# TASK DESCRIPTION:
Every line of the records below that has the word "camera" should be copied.

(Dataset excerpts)
-=-=-

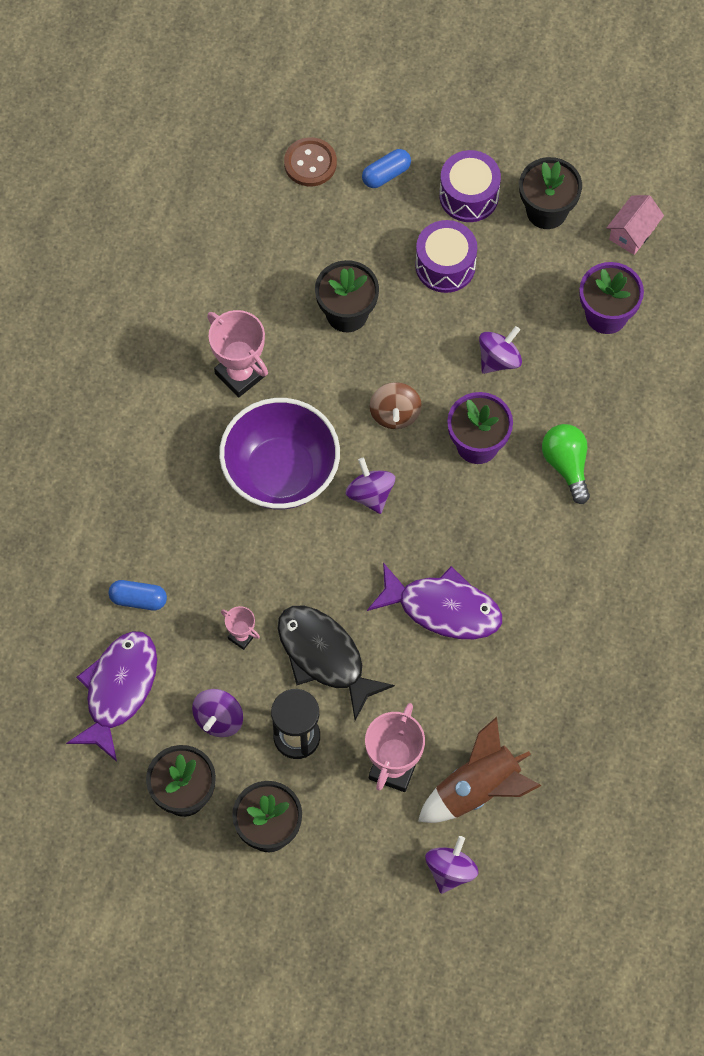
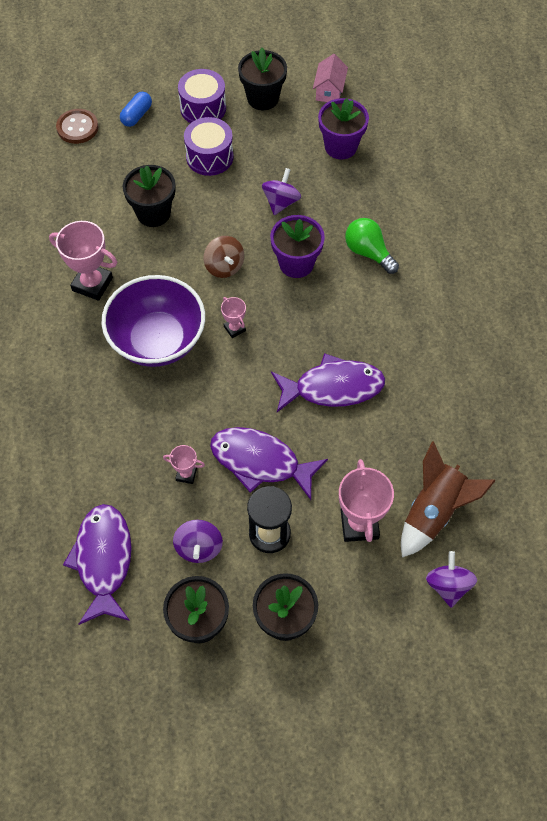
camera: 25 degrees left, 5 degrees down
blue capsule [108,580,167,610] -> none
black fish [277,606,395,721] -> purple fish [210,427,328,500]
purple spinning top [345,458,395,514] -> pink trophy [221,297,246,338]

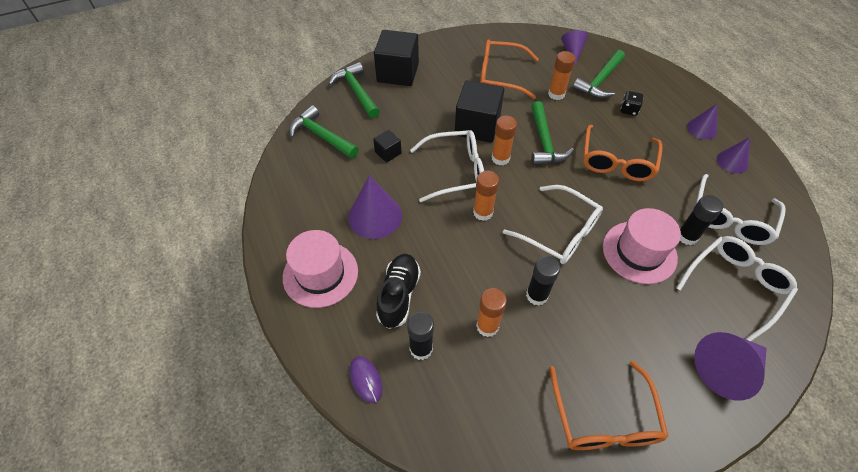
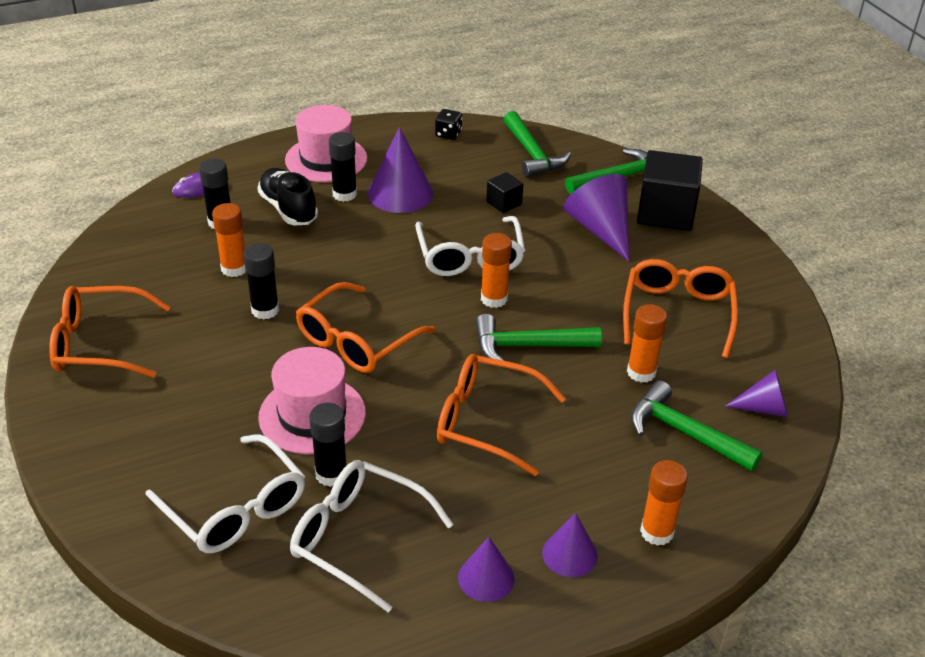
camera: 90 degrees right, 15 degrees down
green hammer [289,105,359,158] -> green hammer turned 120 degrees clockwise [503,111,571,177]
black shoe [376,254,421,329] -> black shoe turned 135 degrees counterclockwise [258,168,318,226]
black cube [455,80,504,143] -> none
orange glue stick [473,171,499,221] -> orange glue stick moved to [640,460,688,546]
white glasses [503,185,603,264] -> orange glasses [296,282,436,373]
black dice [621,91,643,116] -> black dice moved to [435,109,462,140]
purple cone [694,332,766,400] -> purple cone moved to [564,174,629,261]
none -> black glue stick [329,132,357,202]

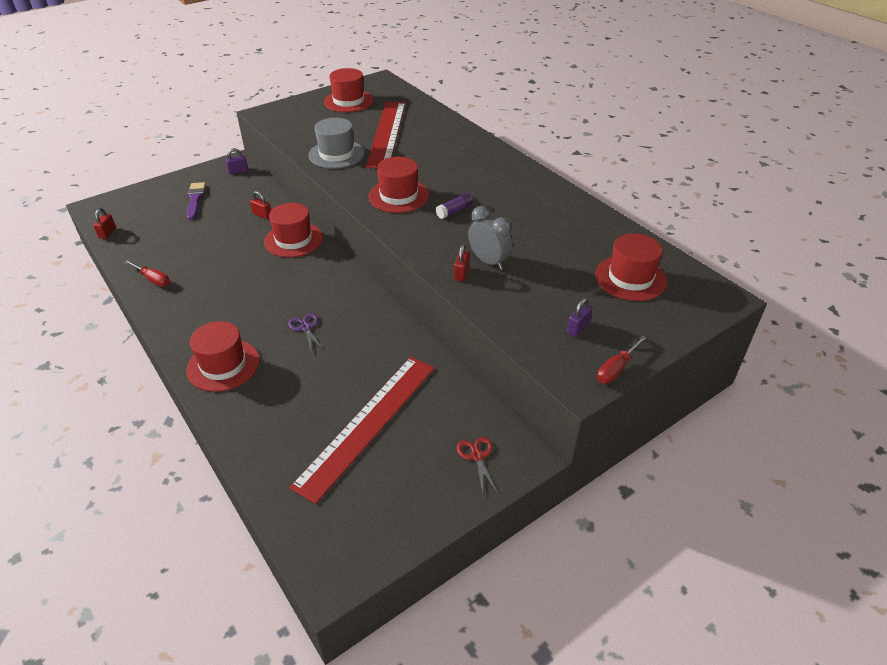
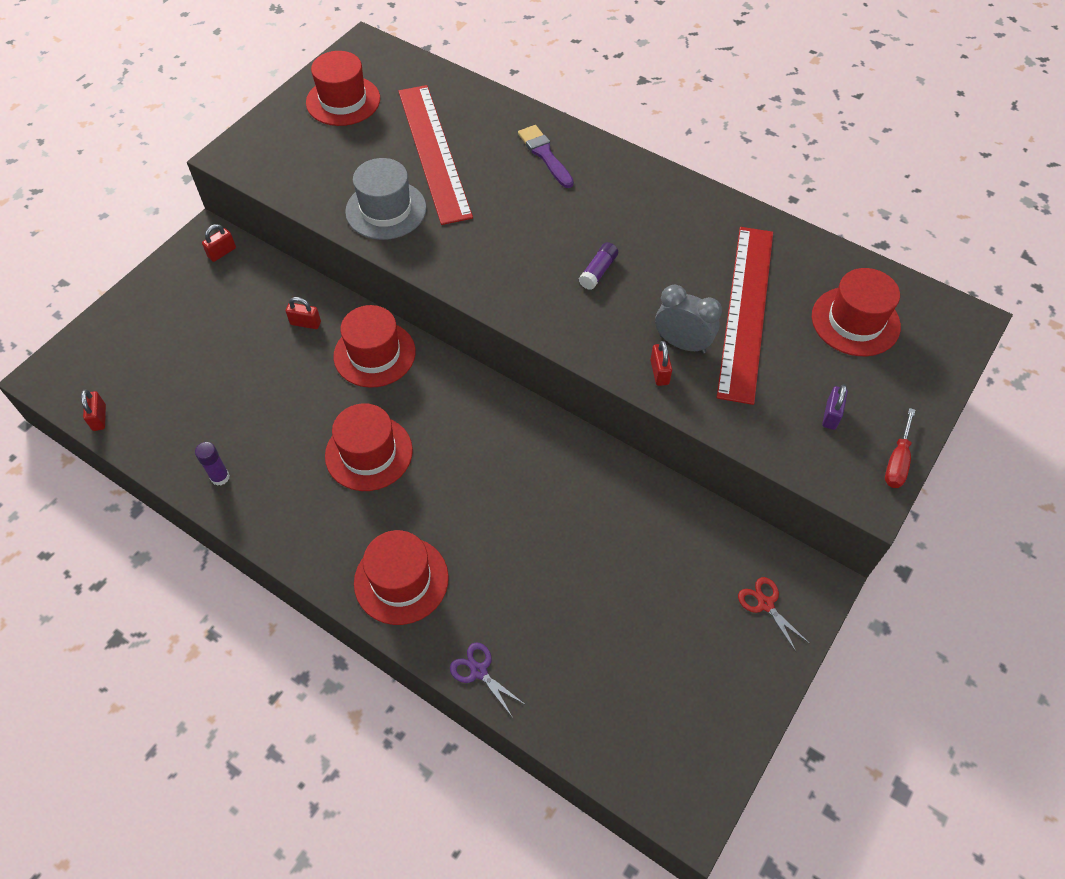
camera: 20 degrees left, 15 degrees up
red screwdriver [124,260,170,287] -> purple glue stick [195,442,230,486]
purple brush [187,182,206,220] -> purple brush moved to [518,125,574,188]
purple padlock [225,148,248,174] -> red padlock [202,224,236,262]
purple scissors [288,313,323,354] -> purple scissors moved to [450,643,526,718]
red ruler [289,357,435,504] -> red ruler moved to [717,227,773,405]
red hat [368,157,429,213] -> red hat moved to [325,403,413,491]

-=-=-

# TASK OUTPUT:
camera: 25 degrees left, 5 degrees down
camera: 90 degrees right, 15 degrees down
camera: 20 degrees left, 15 degrees up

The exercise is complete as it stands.